TASK PROMPT:
Below, find the line containing "(269, 359) = (222, 487): none -> green key"; from there to the final line, print every line exactly and skip the pictures.

[Opening DATA UNDER STUDY section]

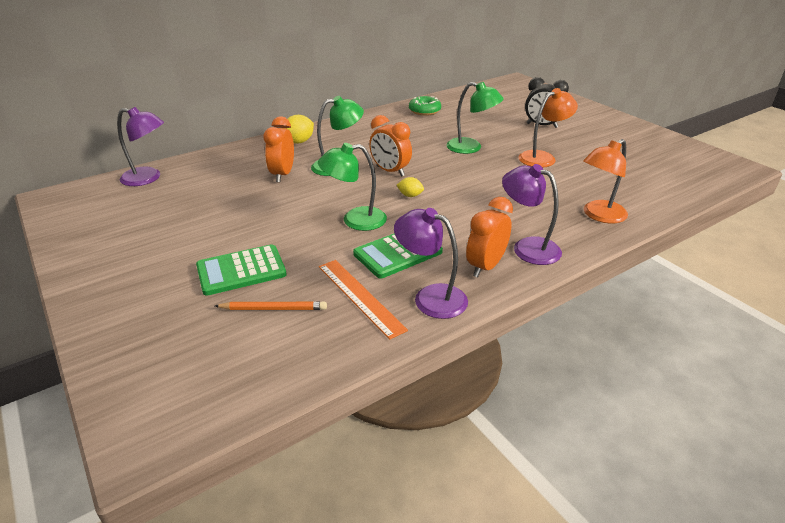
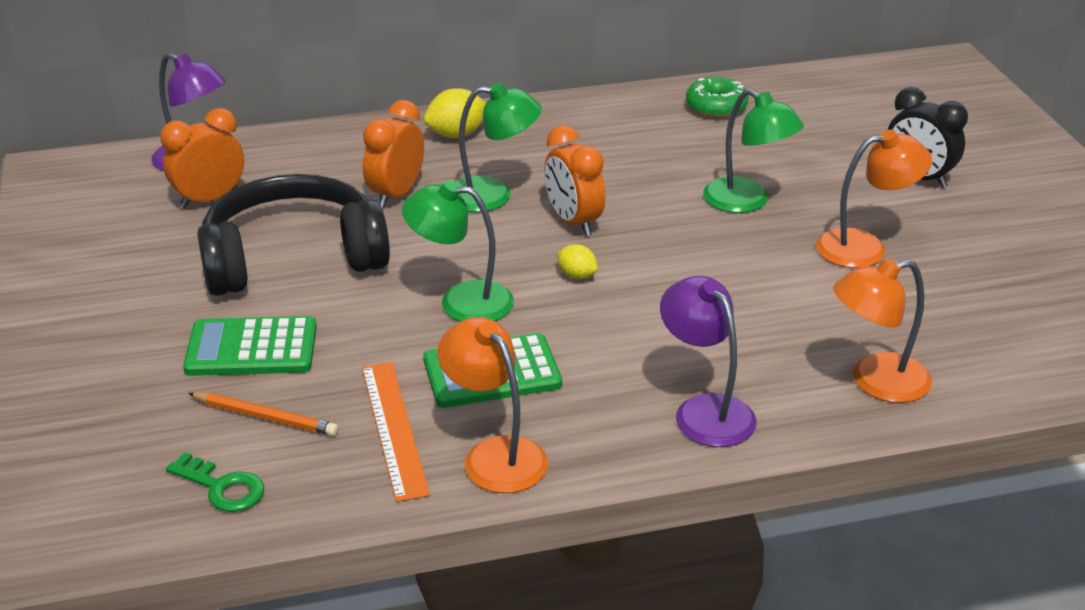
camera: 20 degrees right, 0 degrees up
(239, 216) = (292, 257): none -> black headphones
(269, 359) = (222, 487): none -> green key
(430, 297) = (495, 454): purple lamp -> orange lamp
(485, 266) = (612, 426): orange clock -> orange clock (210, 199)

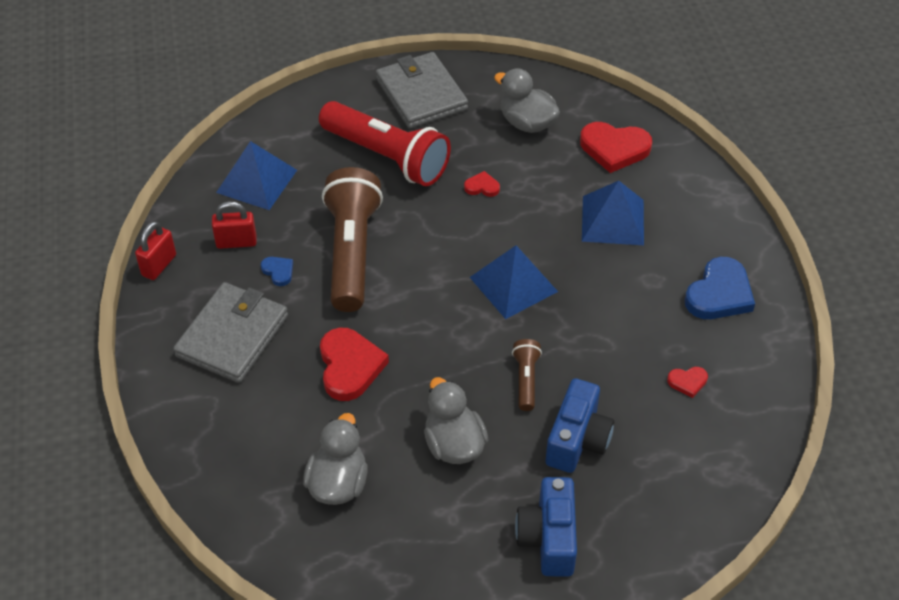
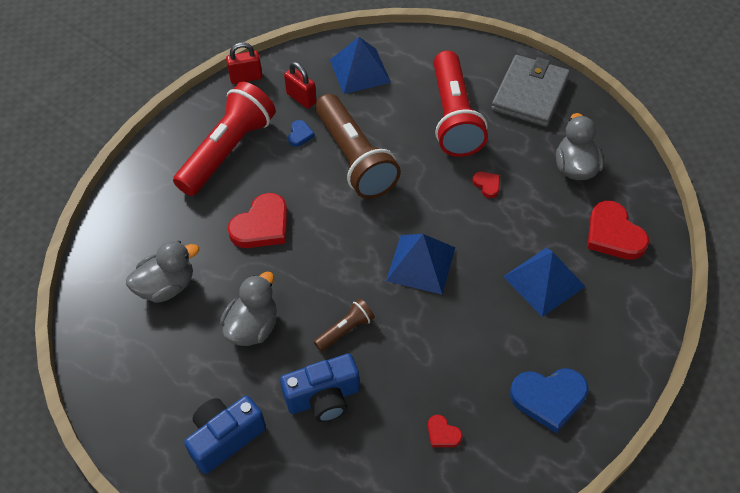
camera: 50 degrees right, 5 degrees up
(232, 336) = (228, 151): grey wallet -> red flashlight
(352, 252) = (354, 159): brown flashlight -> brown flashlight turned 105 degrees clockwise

[Closing DATA UNDER STUDY section]

OUTPUT FOR THIS TASK:
(269, 359) = (222, 487): none -> green key
(430, 297) = (495, 454): purple lamp -> orange lamp
(485, 266) = (612, 426): orange clock -> orange clock (210, 199)

camera: 50 degrees right, 5 degrees up
(232, 336) = (228, 151): grey wallet -> red flashlight
(352, 252) = (354, 159): brown flashlight -> brown flashlight turned 105 degrees clockwise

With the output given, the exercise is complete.